## AIM OF THE TASK
Print the records below from the first line through the line containing "Answer in <instances>...</instances>.", both included, word for word.

Data extracted from a collection:

┏━━

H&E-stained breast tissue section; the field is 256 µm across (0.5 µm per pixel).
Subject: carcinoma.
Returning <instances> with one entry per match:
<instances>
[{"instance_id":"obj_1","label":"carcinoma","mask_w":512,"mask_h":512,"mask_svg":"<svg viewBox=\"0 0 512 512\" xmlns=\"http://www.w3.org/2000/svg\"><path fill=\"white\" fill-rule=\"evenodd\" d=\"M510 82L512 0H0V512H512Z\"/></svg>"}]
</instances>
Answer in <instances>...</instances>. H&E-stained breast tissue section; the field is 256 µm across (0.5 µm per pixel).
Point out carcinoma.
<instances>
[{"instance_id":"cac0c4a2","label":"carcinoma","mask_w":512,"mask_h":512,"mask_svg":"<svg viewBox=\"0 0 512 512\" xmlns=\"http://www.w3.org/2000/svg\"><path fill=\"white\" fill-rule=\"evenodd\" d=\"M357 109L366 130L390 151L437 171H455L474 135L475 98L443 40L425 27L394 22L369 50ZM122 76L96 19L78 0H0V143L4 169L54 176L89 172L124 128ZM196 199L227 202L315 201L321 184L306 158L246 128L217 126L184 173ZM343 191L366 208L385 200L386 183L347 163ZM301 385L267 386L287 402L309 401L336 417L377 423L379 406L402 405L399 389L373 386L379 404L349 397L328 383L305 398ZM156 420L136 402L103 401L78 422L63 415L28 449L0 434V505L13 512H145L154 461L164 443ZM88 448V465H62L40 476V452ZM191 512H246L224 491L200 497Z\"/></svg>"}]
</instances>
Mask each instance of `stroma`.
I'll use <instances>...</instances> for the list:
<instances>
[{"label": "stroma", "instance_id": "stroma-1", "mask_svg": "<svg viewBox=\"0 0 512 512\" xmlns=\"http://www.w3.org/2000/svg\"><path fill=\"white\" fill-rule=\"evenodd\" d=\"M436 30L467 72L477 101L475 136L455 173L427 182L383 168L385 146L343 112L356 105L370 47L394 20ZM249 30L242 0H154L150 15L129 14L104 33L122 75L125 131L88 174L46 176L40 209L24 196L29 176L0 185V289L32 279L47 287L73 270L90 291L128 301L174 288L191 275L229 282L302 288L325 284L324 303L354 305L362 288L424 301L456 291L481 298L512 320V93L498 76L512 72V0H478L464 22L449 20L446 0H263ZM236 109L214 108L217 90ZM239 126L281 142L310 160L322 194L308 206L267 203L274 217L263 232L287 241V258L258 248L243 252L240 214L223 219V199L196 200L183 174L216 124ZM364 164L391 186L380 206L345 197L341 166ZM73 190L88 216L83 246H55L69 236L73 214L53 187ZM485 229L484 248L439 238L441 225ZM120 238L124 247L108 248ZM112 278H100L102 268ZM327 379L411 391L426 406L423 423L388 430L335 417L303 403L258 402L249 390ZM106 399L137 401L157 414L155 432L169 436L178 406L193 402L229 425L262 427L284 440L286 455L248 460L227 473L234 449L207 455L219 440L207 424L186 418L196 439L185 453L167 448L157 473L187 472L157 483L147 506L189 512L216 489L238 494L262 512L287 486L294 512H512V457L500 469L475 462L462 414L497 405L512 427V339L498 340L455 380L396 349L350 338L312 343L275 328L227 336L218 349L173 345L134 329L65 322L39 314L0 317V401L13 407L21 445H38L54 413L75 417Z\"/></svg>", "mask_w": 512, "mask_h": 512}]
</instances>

┗━━

## CORRECT OUTPUT
H&E-stained breast tissue section; the field is 256 µm across (0.5 µm per pixel).
Subject: carcinoma.
Returning <instances> with one entry per match:
<instances>
[{"instance_id":"obj_1","label":"carcinoma","mask_w":512,"mask_h":512,"mask_svg":"<svg viewBox=\"0 0 512 512\" xmlns=\"http://www.w3.org/2000/svg\"><path fill=\"white\" fill-rule=\"evenodd\" d=\"M510 82L512 0H0V512H512Z\"/></svg>"}]
</instances>
Answer in <instances>...</instances>. H&E-stained breast tissue section; the field is 256 µm across (0.5 µm per pixel).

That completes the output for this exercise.